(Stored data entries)
*-*-*

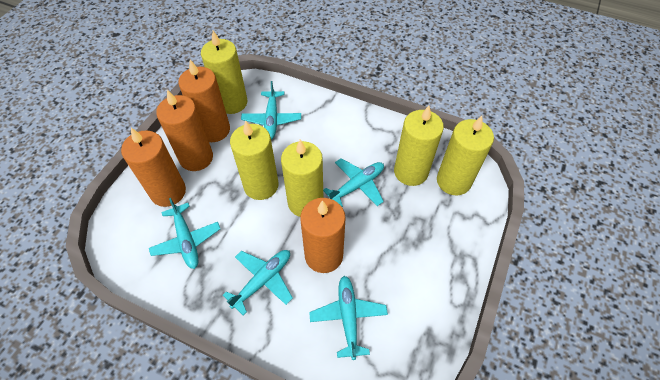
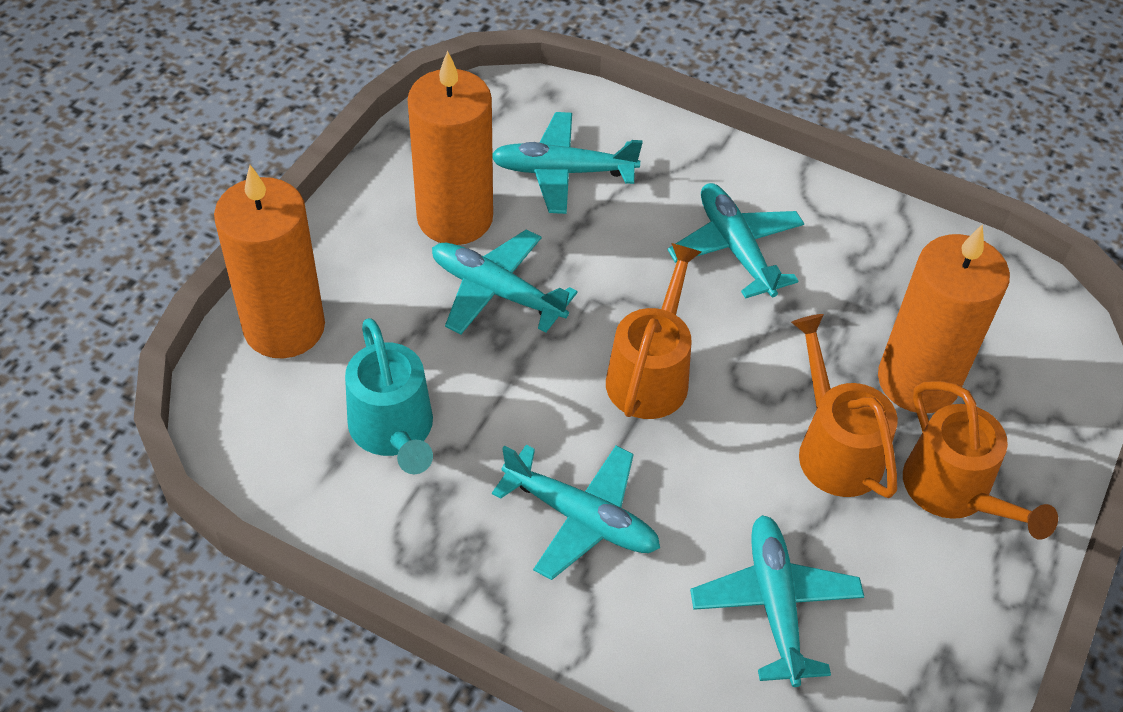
orange candle: 4 -> 3
orange watering can: 0 -> 3
turquoise watering can: 0 -> 1
yellow candle: 5 -> 0

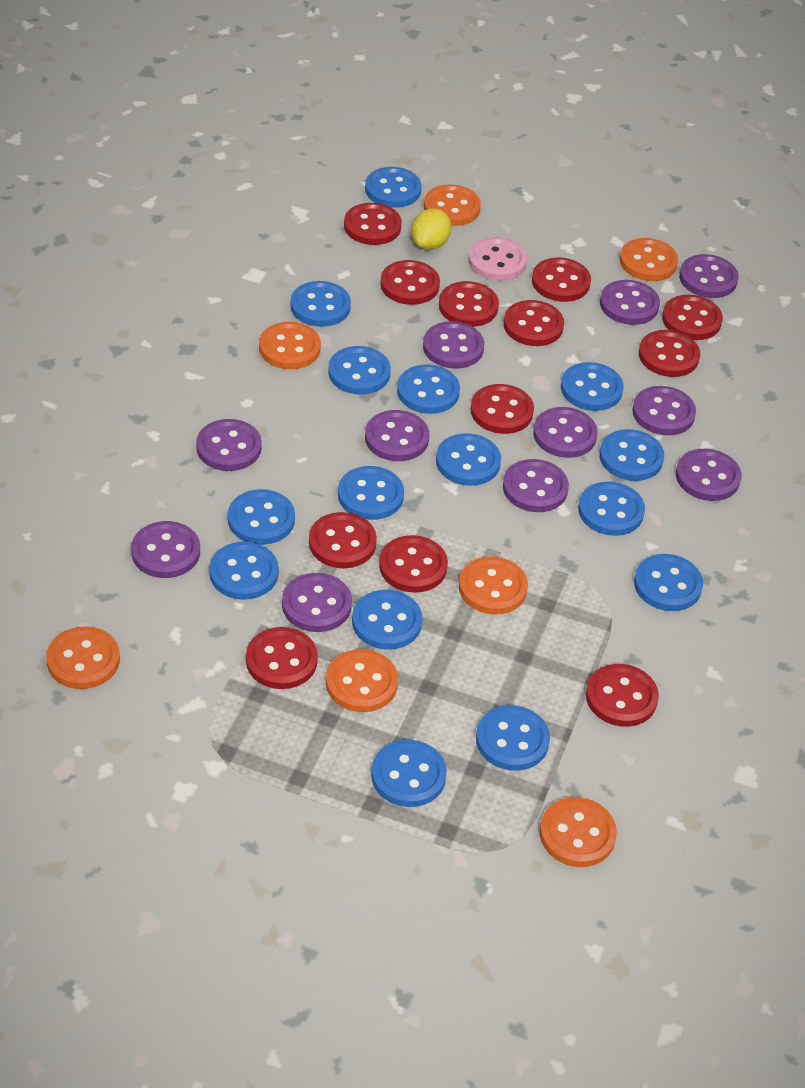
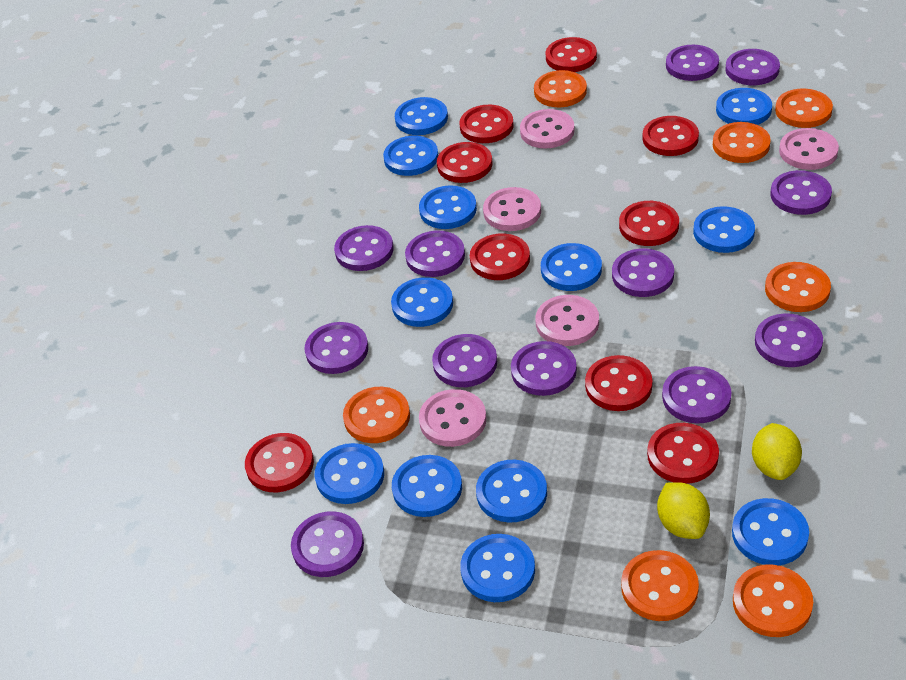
blue button: 15 -> 12
pink button: 1 -> 5
purple button: 11 -> 12
red button: 12 -> 9
yellow lemon: 1 -> 2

*-*-*

### Task item
Give every entry above again, exactly, and keep all pictures out of it.

### Exercise output
orange candle: 4 -> 3
orange watering can: 0 -> 3
turquoise watering can: 0 -> 1
yellow candle: 5 -> 0

blue button: 15 -> 12
pink button: 1 -> 5
purple button: 11 -> 12
red button: 12 -> 9
yellow lemon: 1 -> 2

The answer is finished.